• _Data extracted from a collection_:
BEGIN

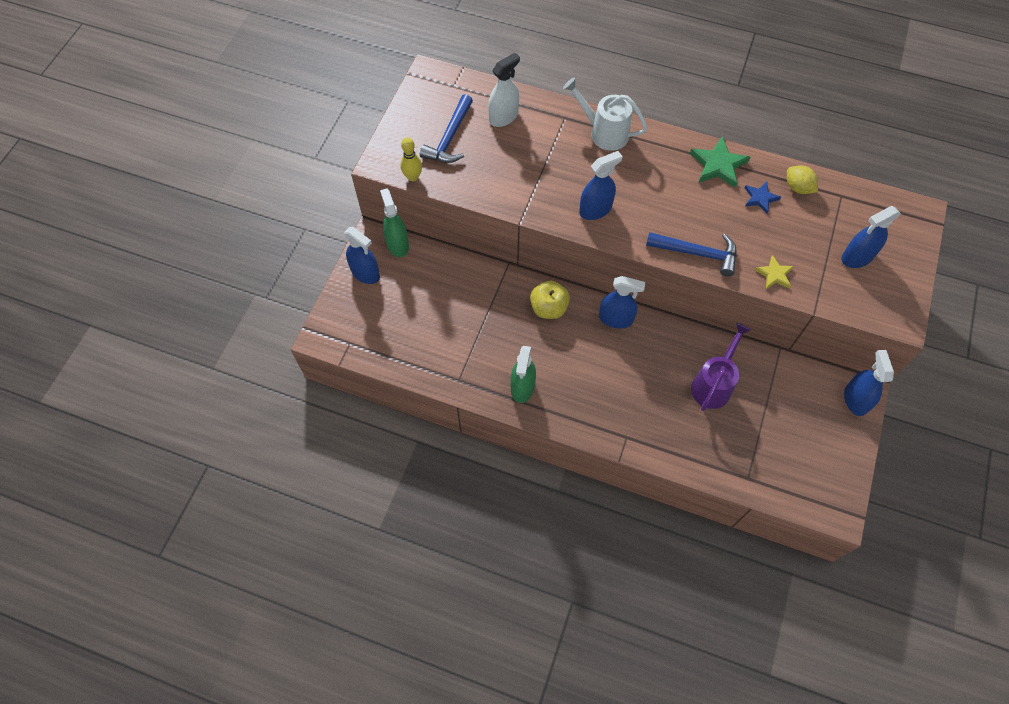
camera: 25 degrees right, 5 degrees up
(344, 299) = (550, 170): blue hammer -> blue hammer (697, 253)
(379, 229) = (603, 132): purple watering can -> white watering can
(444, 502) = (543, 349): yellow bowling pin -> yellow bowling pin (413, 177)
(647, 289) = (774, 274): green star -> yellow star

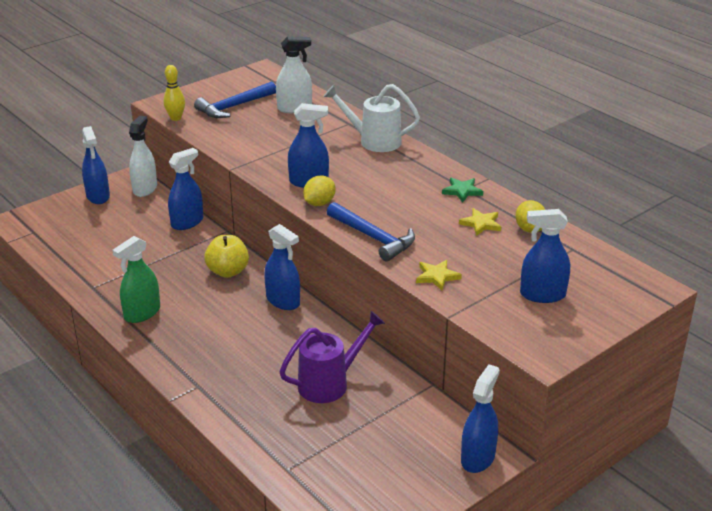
camera: 30 degrees right, 30 degrees down
(397, 244) = (145, 189): green spray bottle -> white spray bottle
(469, 268) = (187, 222): none -> blue spray bottle
(603, 132) = (373, 141): white watering can -> white watering can turned 45 degrees counterclockwise
(625, 232) = (319, 203): none -> yellow lemon
(718, 165) = (462, 191): green star -> green star, size x0.61
(760, 198) = (481, 224): blue star -> yellow star

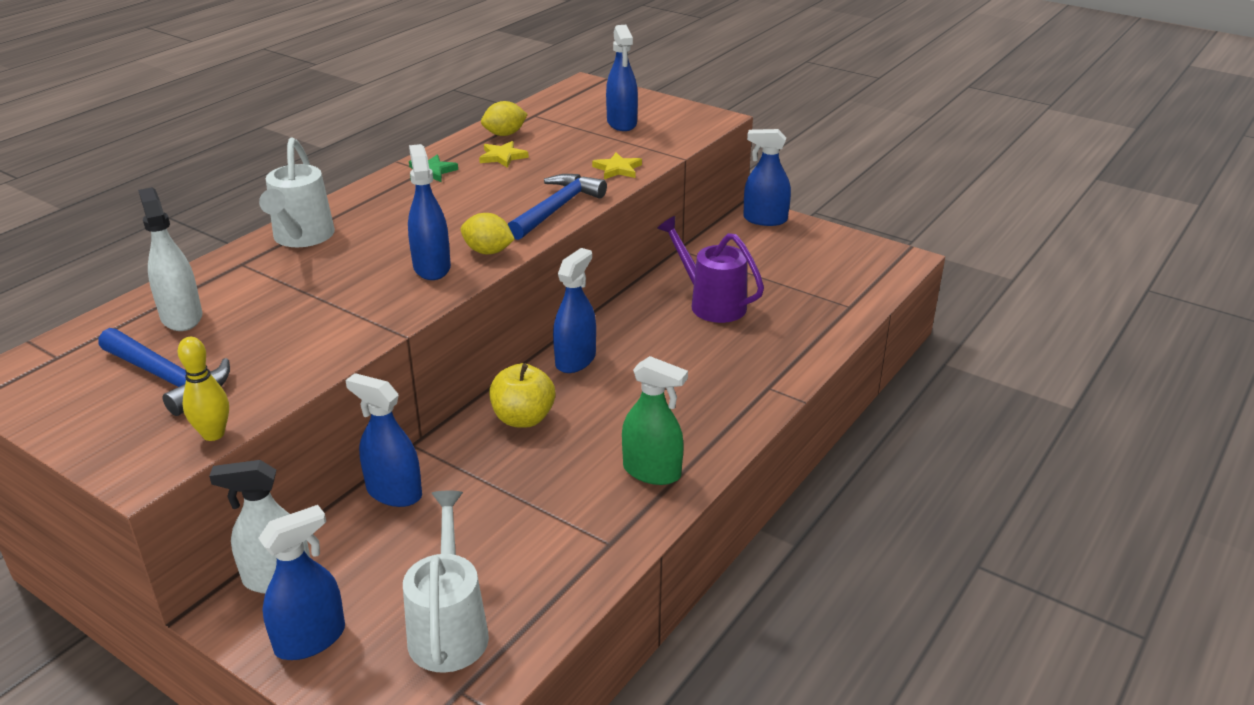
camera: 105 degrees left, 0 degrees up
(74, 232) = (449, 628): none -> white watering can

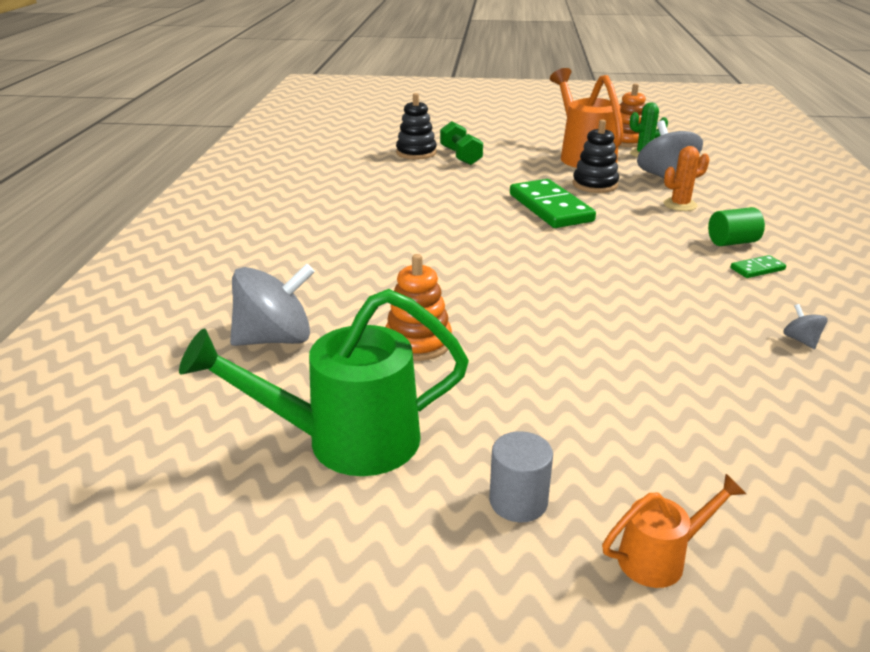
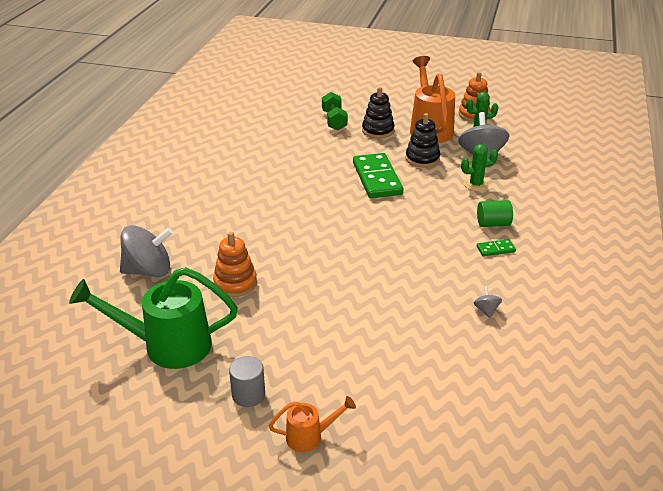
camera: 10 degrees right, 5 degrees up
(416, 153) = (302, 114): black stacking toy -> black stacking toy (378, 131)
(680, 205) = (476, 185): orange cactus -> green cactus

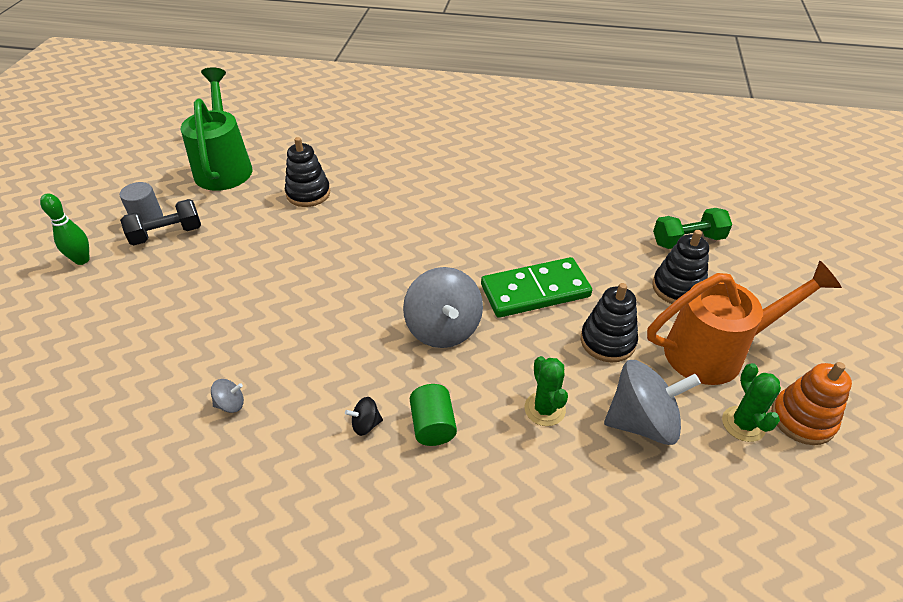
camera: 85 degrees right, 10 degrees up
(149, 271) = (332, 141): grey spinning top -> grey spinning top (443, 329)
(235, 283) = (308, 193): orange stacking toy -> black stacking toy
(278, 375) = (167, 234): none -> black dumbbell
(309, 436) = (82, 260): orange watering can -> green bowling pin
(495, 249) = (366, 424): green domino -> black spinning top

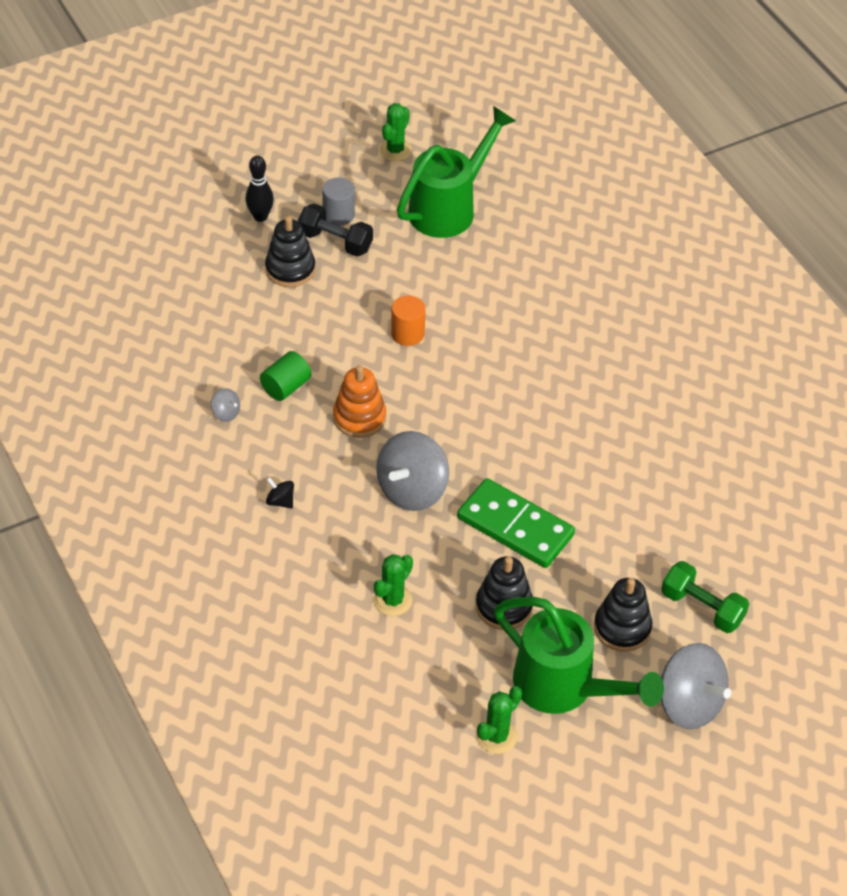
camera: 50 degrees right, 5 degrees up
(82, 260) = (260, 216): green bowling pin -> black bowling pin
(141, 162) = (395, 150): none -> green cactus
(298, 245) = (407, 333): none -> orange cylinder
(308, 193) = (476, 292): black stacking toy -> black stacking toy (290, 269)
(433, 425) = (315, 541): green cylinder -> green cylinder (286, 387)
(642, 422) = (437, 668): grey spinning top -> grey spinning top (689, 703)
(715, 351) = (564, 687): orange watering can -> green watering can
(802, 419) = (540, 775): orange stacking toy -> orange stacking toy (359, 417)

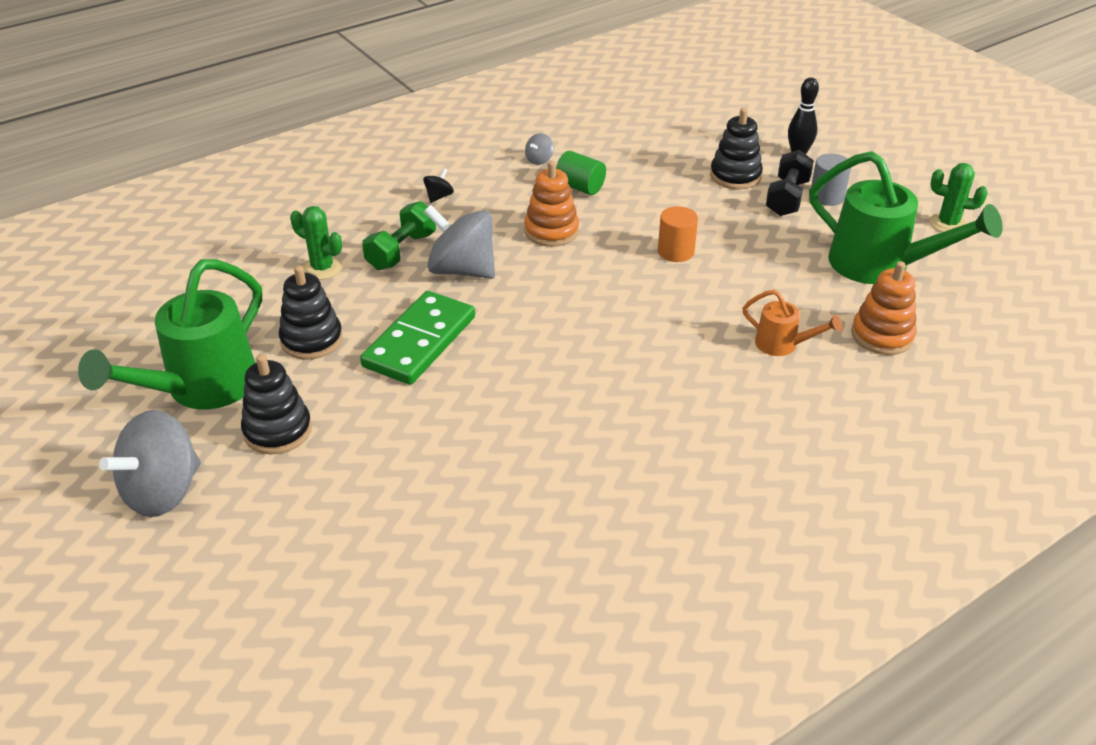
camera: 85 degrees right, 10 degrees down
(497, 736) = (149, 344): green cactus -> none
(539, 231) = (882, 335): none -> orange stacking toy
(545, 291) = (782, 345): none -> orange watering can
(702, 607) = (303, 500): green dumbbell -> green dumbbell (401, 251)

END

• _Exercise requirements_:
Starting at the line that contains "(539, 231) = (882, 335): none", retype every line through the end of the records exactly, and nothing else.

• _Response for this exercise_:
(539, 231) = (882, 335): none -> orange stacking toy
(545, 291) = (782, 345): none -> orange watering can
(702, 607) = (303, 500): green dumbbell -> green dumbbell (401, 251)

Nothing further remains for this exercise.